(Collected data)
━━━━━━

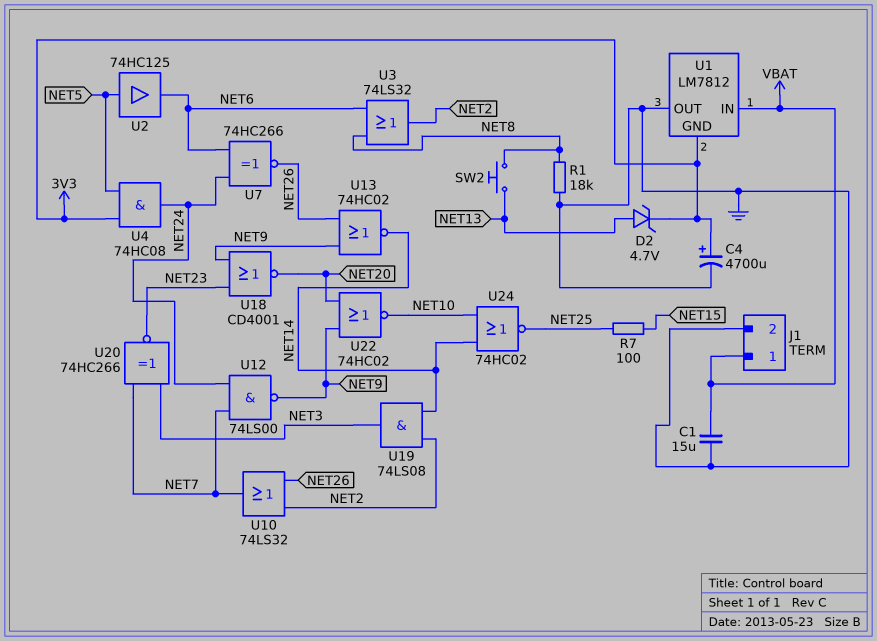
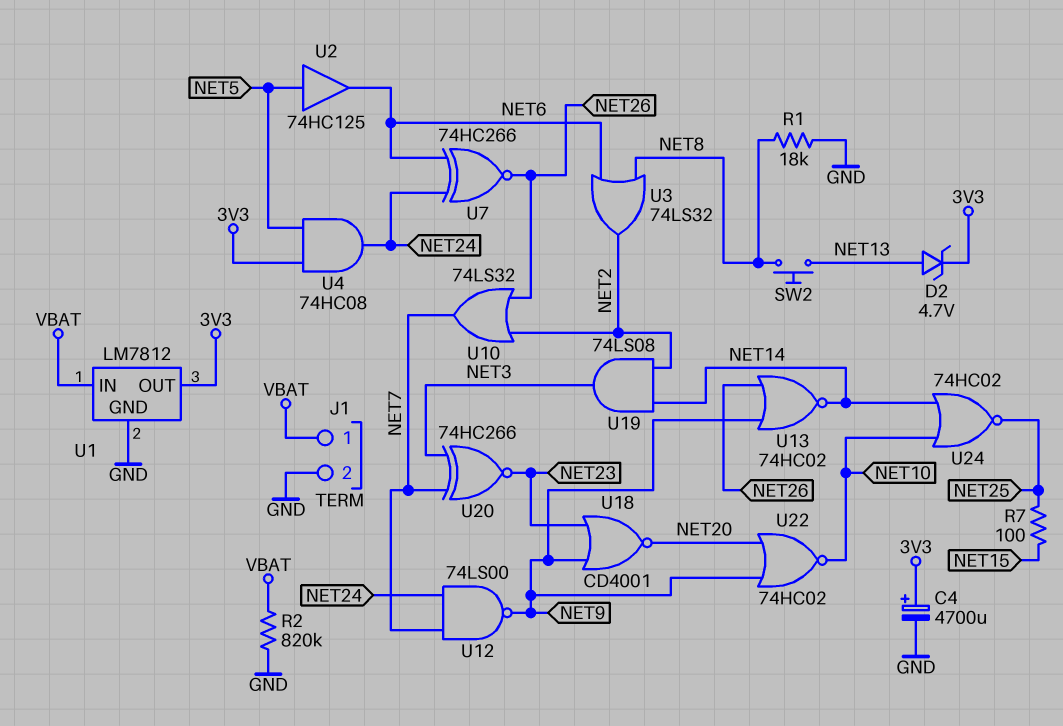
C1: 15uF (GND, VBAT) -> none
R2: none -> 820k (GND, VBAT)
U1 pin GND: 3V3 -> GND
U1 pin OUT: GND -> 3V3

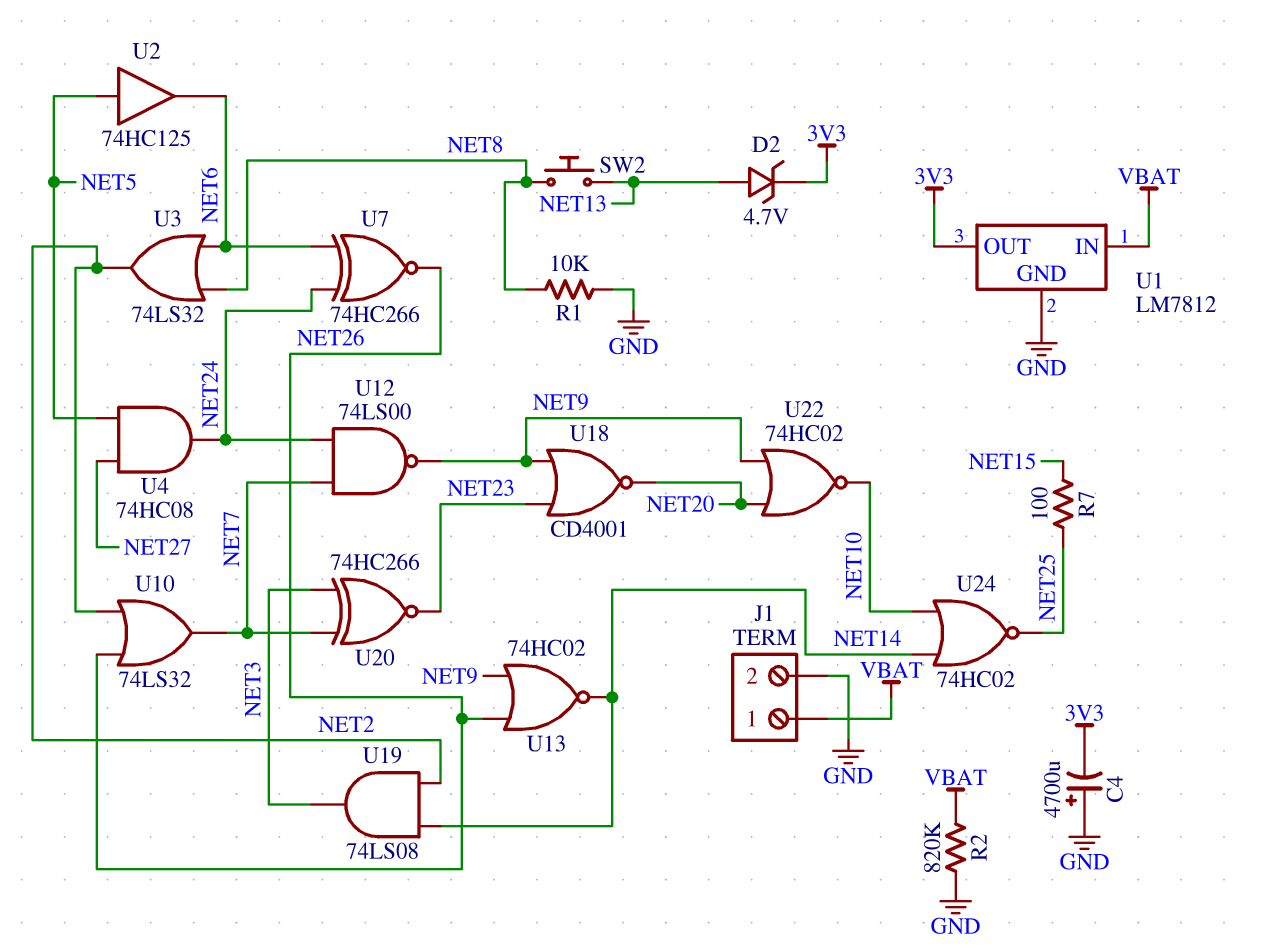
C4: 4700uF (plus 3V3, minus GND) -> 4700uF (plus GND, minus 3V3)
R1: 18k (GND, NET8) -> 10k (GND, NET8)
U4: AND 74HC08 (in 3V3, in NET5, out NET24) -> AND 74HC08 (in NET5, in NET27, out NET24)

━━━━━━

## Brief
Only the lines from the one that contains "U1 pin GND: 3V3 -> GND" through the last line of the records may appear in the answer, retyped exactly and with no pictures.

## Exercise output
U1 pin GND: 3V3 -> GND
U1 pin OUT: GND -> 3V3

C4: 4700uF (plus 3V3, minus GND) -> 4700uF (plus GND, minus 3V3)
R1: 18k (GND, NET8) -> 10k (GND, NET8)
U4: AND 74HC08 (in 3V3, in NET5, out NET24) -> AND 74HC08 (in NET5, in NET27, out NET24)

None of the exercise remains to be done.